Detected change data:
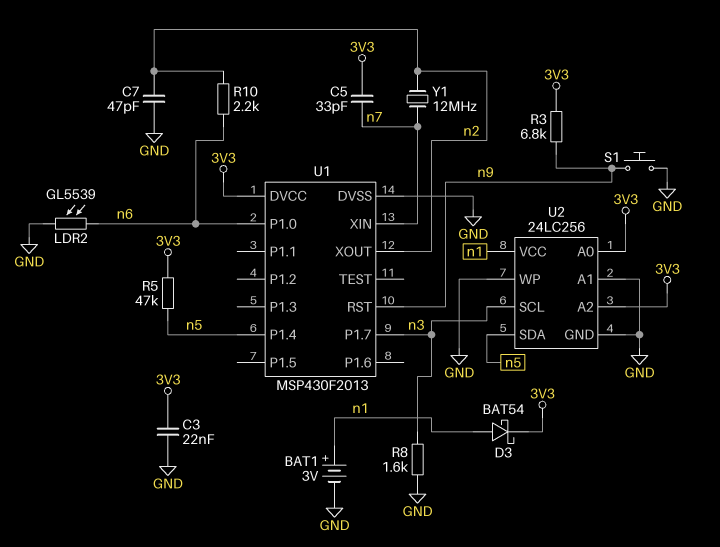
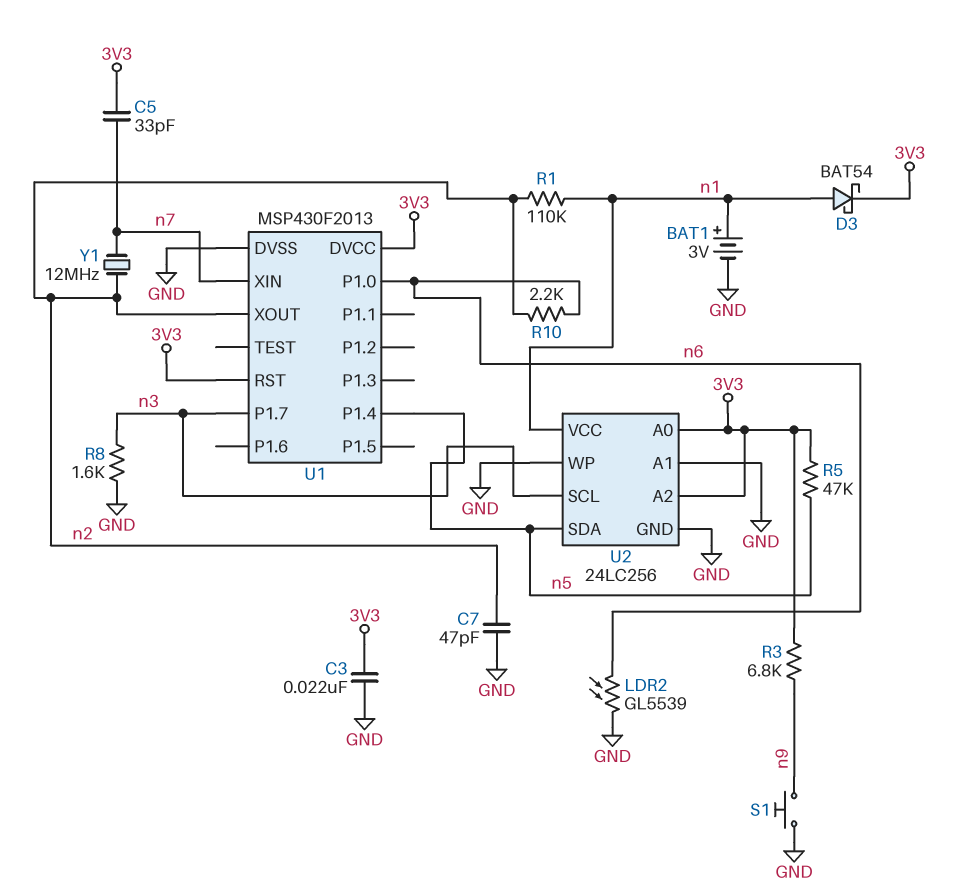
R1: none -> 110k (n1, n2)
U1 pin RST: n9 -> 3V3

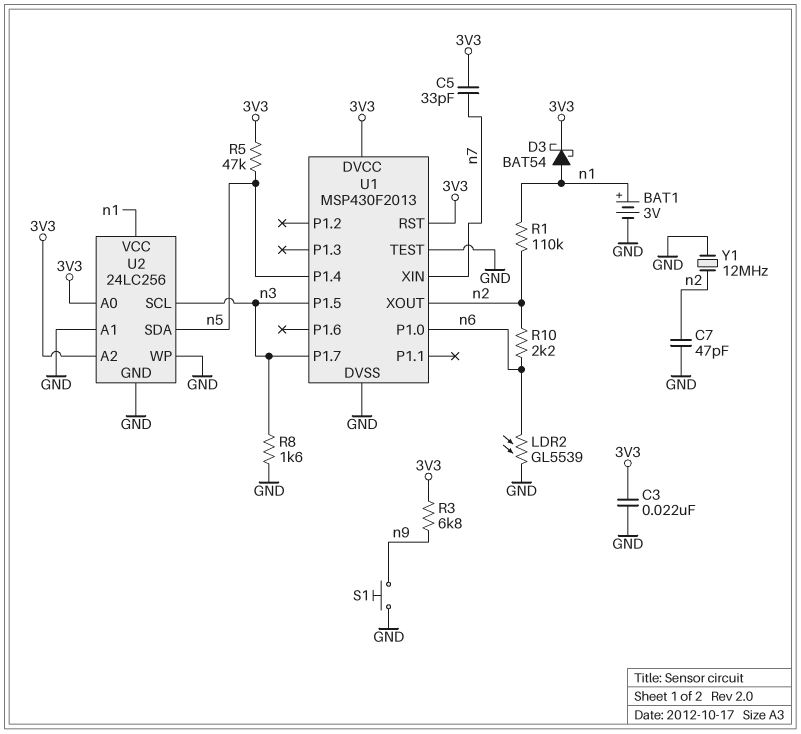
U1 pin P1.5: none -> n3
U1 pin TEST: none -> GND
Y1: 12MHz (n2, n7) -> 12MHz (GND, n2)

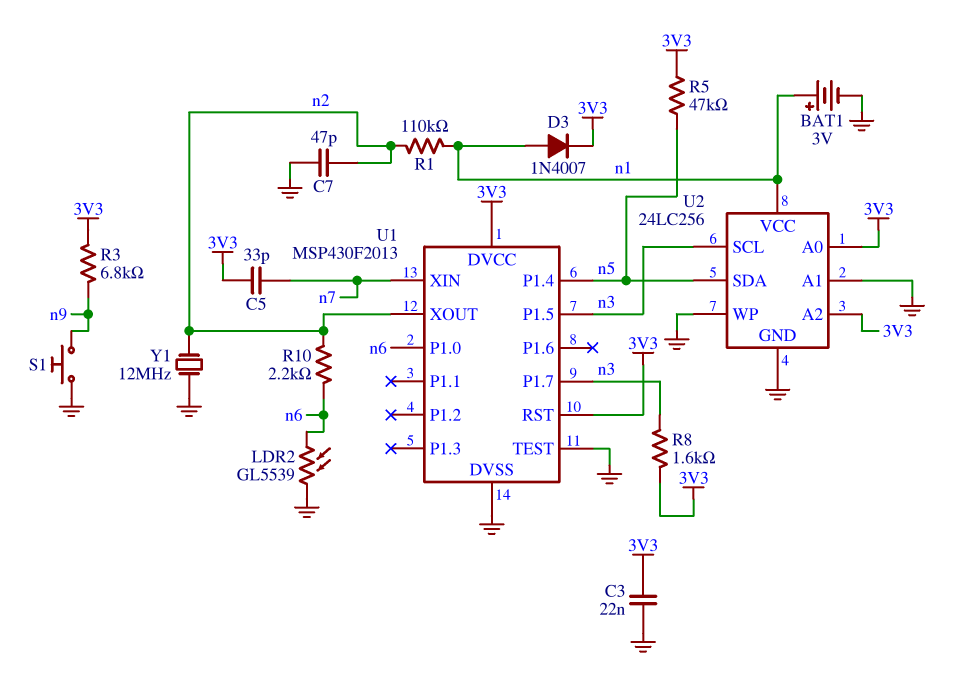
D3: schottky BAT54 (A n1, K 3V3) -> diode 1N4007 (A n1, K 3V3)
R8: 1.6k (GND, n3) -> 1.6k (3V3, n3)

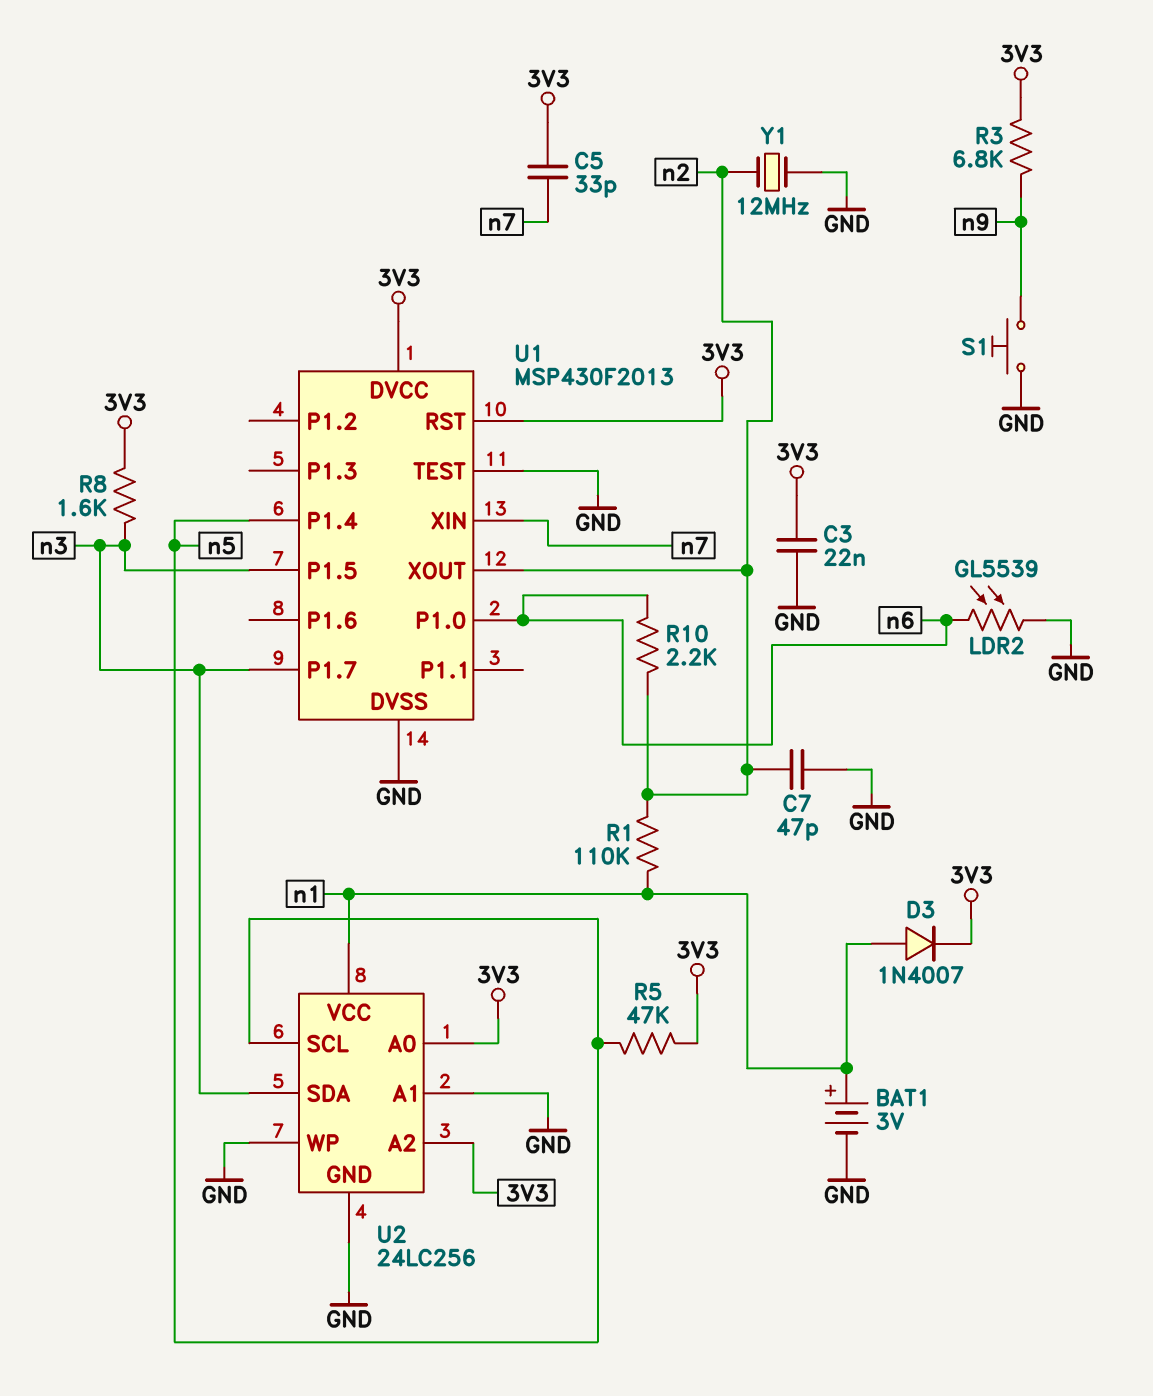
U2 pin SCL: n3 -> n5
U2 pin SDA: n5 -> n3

...

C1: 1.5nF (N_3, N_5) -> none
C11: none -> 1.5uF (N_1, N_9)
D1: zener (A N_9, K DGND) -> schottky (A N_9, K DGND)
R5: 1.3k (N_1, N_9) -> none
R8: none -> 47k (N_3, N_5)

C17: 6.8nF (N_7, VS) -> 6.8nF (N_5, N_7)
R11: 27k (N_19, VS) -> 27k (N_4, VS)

▶ _Task details_
From the records above, copy exactly the stretch from the line holding "R1: none -> 110k (n1, n2)" through the line holding "U2 pin SDA: n5 -> n3", both ends included, without the pictures.

▶ _Response_
R1: none -> 110k (n1, n2)
U1 pin RST: n9 -> 3V3

U1 pin P1.5: none -> n3
U1 pin TEST: none -> GND
Y1: 12MHz (n2, n7) -> 12MHz (GND, n2)

D3: schottky BAT54 (A n1, K 3V3) -> diode 1N4007 (A n1, K 3V3)
R8: 1.6k (GND, n3) -> 1.6k (3V3, n3)

U2 pin SCL: n3 -> n5
U2 pin SDA: n5 -> n3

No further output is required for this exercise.